(AVAILABLE DATA)
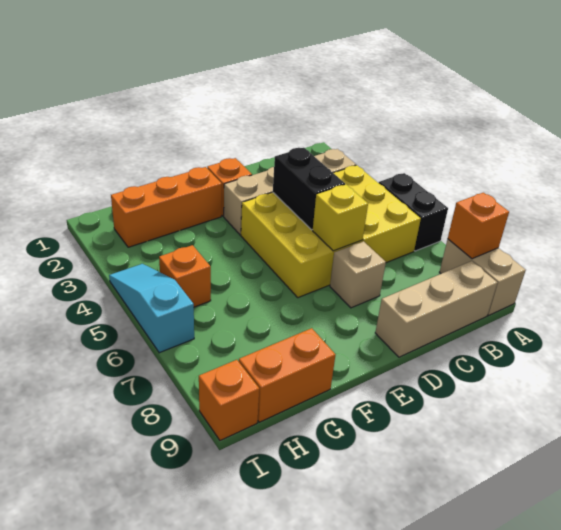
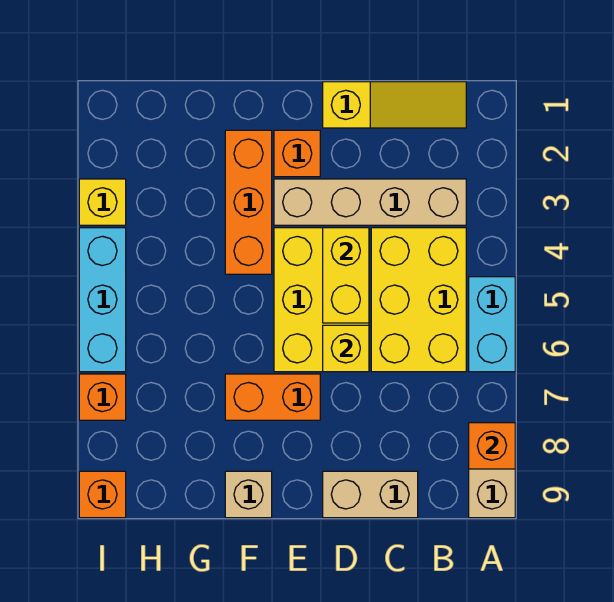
black brick A5:A6 level 1 -> cyan brick A5:A6 level 1
none -> yellow slope B1:D1 level 1 top D
tan brick B9:D9 level 1 -> tan brick C9:D9 level 1
black brick D4:D5 level 2 -> yellow brick D4:D5 level 2
tan brick D7 level 1 -> tan brick F9 level 1
orange brick F2:H2 level 1 -> orange brick F2:F4 level 1
orange brick G9:H9 level 1 -> orange brick E7:F7 level 1
orange brick H5 level 1 -> orange brick I7 level 1
none -> yellow brick I3 level 1
cyan slope I4:I6 level 1 top 6 -> cyan brick I4:I6 level 1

(TASK ITEM)
Wherever the string "none" appears in a line of the records, copy that line.

(WRITTEN REPLY)
none -> yellow slope B1:D1 level 1 top D
none -> yellow brick I3 level 1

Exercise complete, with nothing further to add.